**Required work**
For each record below, retype the text exactly and omit any image.

**Before-and-after object lists**
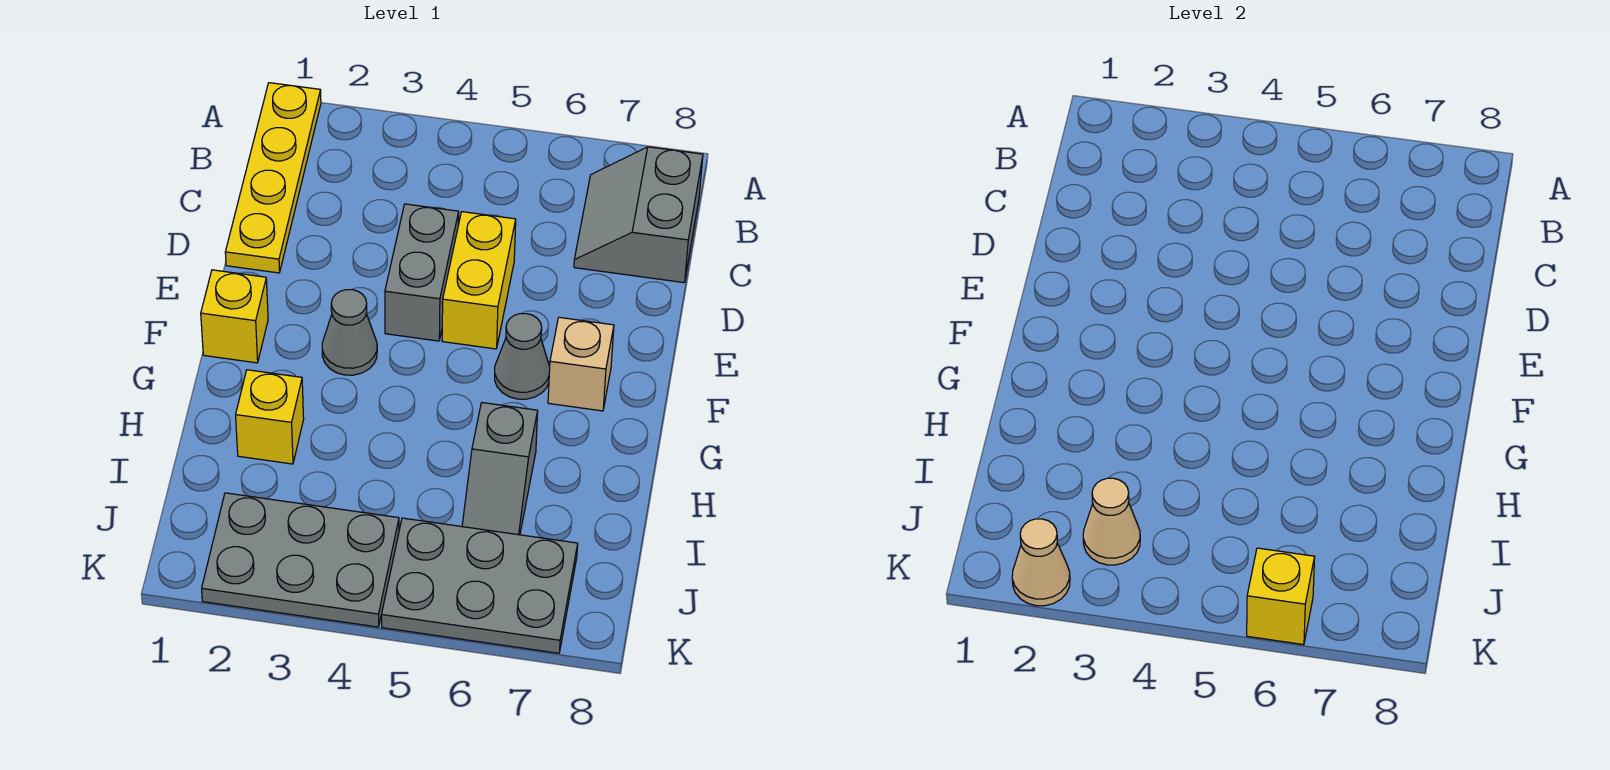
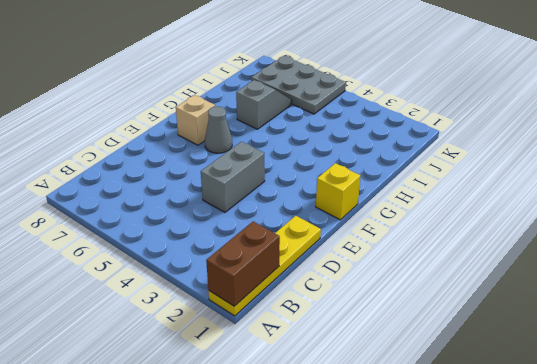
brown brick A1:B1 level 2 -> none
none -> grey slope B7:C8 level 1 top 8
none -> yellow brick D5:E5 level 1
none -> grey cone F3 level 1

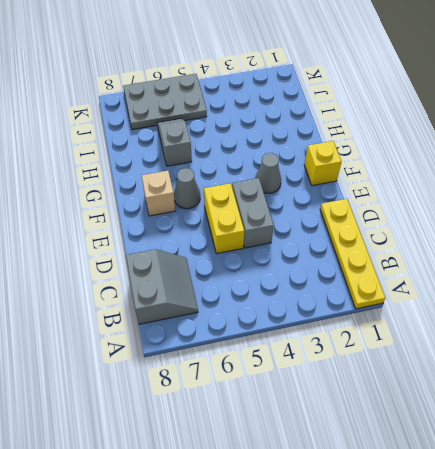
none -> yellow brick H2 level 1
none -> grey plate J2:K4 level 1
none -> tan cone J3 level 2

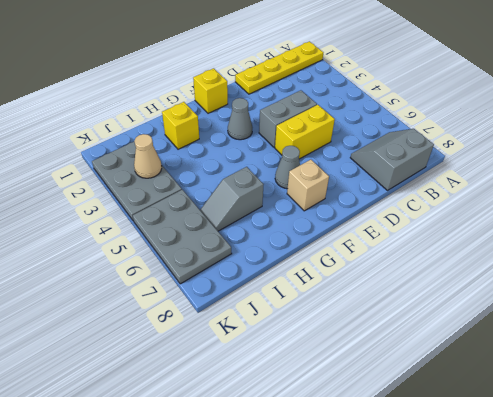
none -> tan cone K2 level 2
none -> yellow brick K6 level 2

**Task result**
brown brick A1:B1 level 2 -> none
none -> grey slope B7:C8 level 1 top 8
none -> yellow brick D5:E5 level 1
none -> grey cone F3 level 1

none -> yellow brick H2 level 1
none -> grey plate J2:K4 level 1
none -> tan cone J3 level 2

none -> tan cone K2 level 2
none -> yellow brick K6 level 2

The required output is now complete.